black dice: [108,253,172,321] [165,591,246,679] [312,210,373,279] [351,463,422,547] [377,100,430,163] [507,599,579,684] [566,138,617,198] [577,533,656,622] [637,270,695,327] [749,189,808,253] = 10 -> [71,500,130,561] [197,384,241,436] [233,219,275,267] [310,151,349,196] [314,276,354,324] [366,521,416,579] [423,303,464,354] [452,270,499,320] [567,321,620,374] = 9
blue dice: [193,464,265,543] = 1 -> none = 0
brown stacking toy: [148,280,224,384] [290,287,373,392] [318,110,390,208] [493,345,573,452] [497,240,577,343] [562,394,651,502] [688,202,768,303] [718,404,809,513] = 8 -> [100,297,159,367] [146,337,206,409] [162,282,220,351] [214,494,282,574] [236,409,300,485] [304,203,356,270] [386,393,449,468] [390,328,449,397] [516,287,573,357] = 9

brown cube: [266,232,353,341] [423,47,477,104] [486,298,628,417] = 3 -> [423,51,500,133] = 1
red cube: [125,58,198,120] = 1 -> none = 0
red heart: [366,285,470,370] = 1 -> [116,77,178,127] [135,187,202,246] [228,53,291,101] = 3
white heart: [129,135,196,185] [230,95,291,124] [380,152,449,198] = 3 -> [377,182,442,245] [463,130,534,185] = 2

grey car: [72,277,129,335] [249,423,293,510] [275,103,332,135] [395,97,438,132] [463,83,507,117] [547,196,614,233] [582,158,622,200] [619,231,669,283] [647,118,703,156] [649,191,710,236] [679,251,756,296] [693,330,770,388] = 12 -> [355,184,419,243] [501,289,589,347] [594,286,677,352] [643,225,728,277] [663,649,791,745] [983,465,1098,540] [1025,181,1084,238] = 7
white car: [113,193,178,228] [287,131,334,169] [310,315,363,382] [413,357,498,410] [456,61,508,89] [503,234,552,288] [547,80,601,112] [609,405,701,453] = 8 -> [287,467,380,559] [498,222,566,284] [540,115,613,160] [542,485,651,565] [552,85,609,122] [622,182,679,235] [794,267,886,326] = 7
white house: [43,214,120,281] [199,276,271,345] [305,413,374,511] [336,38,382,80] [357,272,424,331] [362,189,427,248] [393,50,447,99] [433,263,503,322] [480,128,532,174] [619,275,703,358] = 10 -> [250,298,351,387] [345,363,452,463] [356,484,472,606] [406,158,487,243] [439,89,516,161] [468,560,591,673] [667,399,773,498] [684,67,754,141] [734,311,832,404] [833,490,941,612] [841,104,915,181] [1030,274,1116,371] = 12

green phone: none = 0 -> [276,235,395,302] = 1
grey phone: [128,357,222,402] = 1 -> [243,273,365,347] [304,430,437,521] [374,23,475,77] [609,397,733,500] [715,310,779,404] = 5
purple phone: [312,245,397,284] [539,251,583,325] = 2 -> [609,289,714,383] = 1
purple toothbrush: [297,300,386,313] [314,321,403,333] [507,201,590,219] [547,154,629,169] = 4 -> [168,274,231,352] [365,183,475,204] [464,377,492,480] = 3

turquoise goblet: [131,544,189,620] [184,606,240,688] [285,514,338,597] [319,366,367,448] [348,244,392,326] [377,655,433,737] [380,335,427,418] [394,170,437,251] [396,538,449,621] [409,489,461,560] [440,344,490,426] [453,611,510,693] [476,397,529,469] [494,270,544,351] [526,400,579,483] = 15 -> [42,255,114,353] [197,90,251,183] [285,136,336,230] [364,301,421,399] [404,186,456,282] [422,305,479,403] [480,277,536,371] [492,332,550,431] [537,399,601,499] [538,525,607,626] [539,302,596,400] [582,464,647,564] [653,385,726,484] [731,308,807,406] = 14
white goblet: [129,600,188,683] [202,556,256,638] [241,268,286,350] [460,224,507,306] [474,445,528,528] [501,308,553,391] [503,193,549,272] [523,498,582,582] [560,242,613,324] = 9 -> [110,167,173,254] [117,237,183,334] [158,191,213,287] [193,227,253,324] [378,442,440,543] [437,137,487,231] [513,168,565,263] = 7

*-*-*

Work required → Your task is to list each line of the records with the word "heart".

Written answer →
red heart: [366,285,470,370] = 1 -> [116,77,178,127] [135,187,202,246] [228,53,291,101] = 3
white heart: [129,135,196,185] [230,95,291,124] [380,152,449,198] = 3 -> [377,182,442,245] [463,130,534,185] = 2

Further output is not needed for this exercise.